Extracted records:
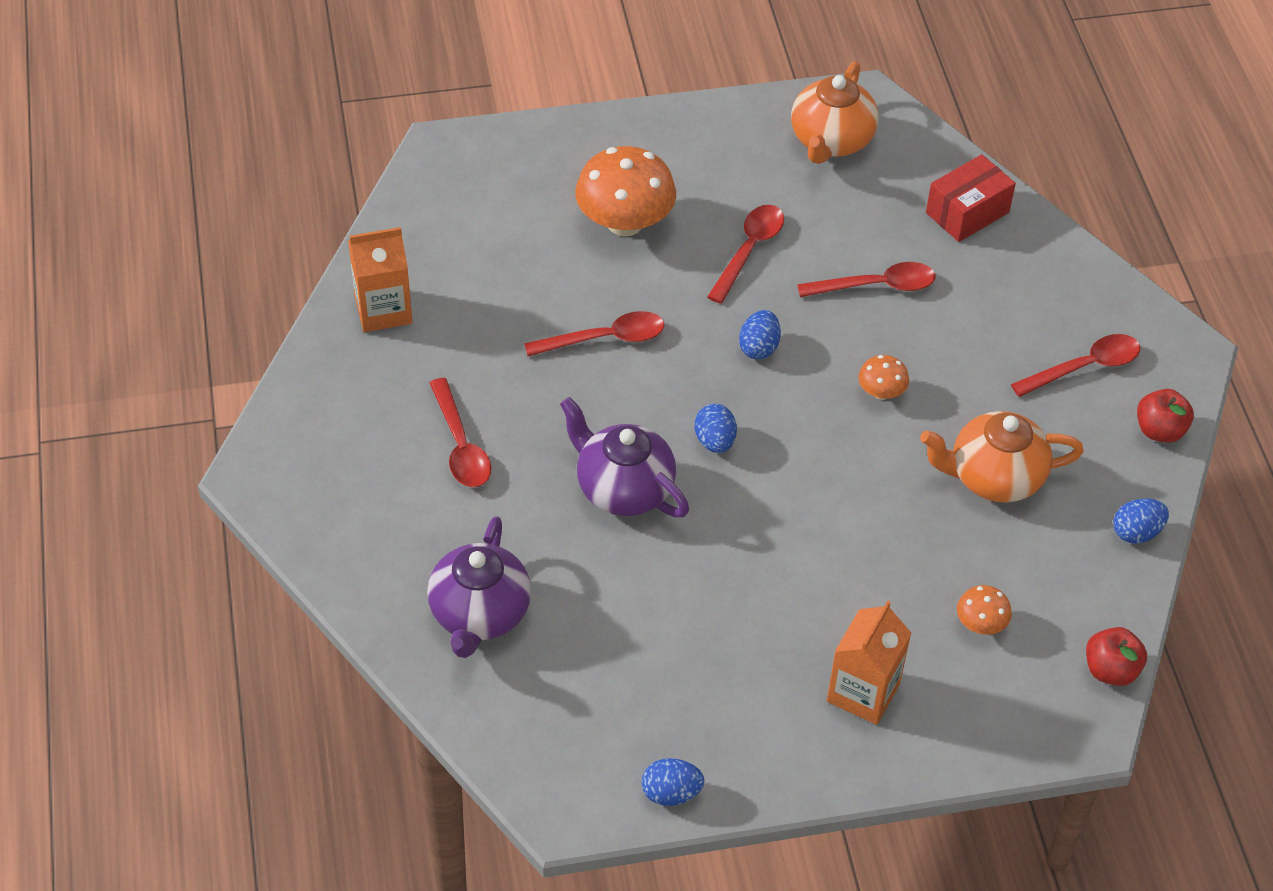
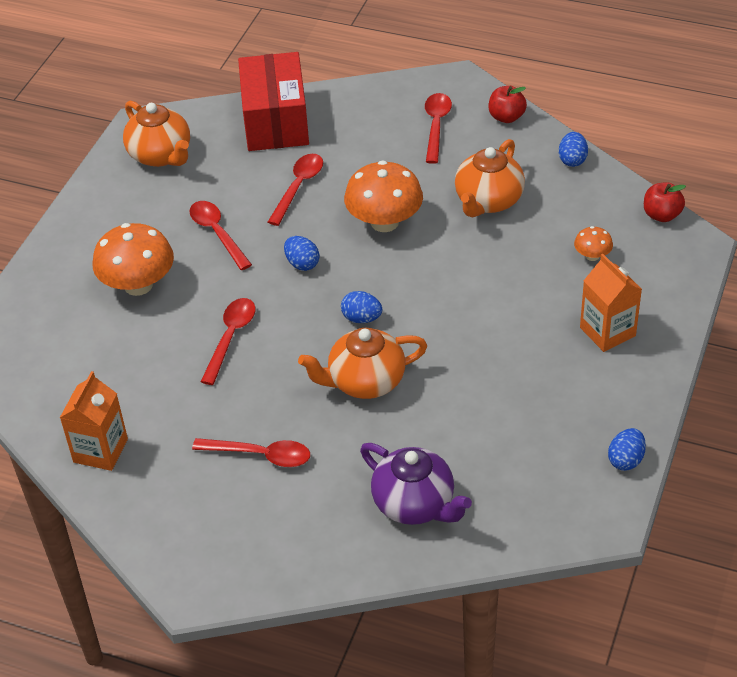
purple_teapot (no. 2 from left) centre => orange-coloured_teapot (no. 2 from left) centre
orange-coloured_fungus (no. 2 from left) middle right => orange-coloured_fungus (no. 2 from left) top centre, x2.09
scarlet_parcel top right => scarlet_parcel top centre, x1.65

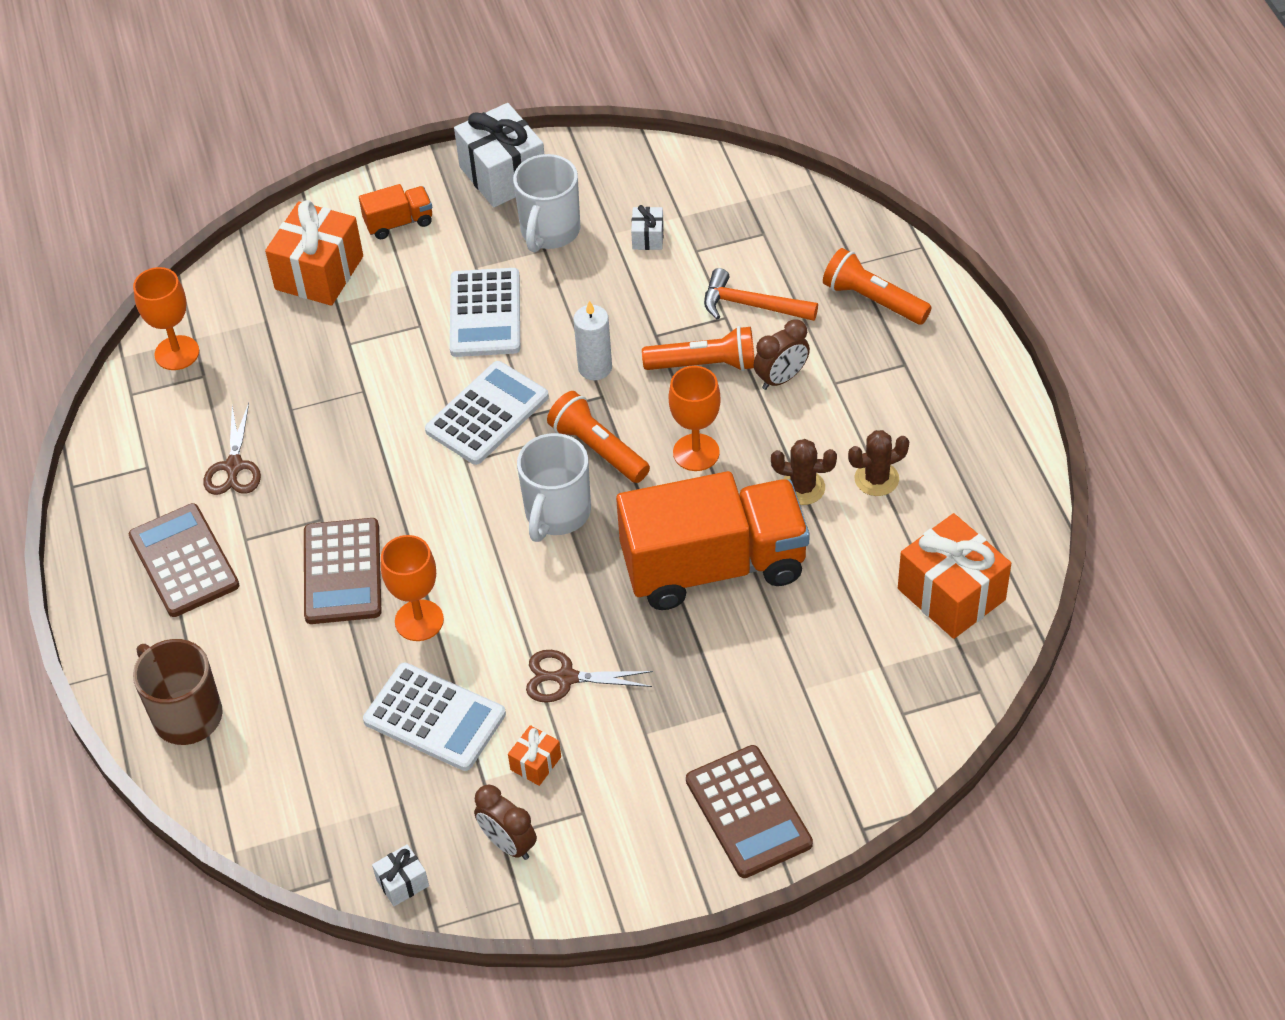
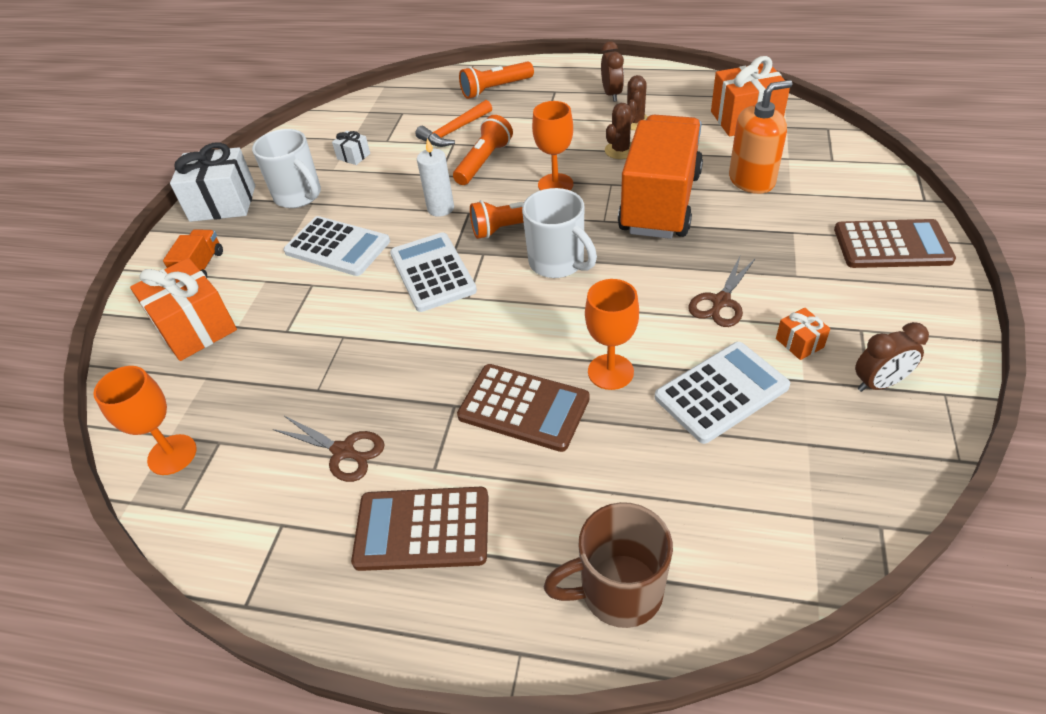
snow-white_wrapped_gift (no. 1 from left) bottom left => nothing
dark_brown_bedside_clock (no. 2 from left in the first image) centre => dark_brown_bedside_clock (no. 1 from left) top centre, shifted
nothing => orange-coloured_soap_dispenser top right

DESCRIPTION OF THE TASK: Return the records verbatim, minus pictures.

SOLUTION:
purple_teapot (no. 2 from left) centre => orange-coloured_teapot (no. 2 from left) centre
orange-coloured_fungus (no. 2 from left) middle right => orange-coloured_fungus (no. 2 from left) top centre, x2.09
scarlet_parcel top right => scarlet_parcel top centre, x1.65

snow-white_wrapped_gift (no. 1 from left) bottom left => nothing
dark_brown_bedside_clock (no. 2 from left in the first image) centre => dark_brown_bedside_clock (no. 1 from left) top centre, shifted
nothing => orange-coloured_soap_dispenser top right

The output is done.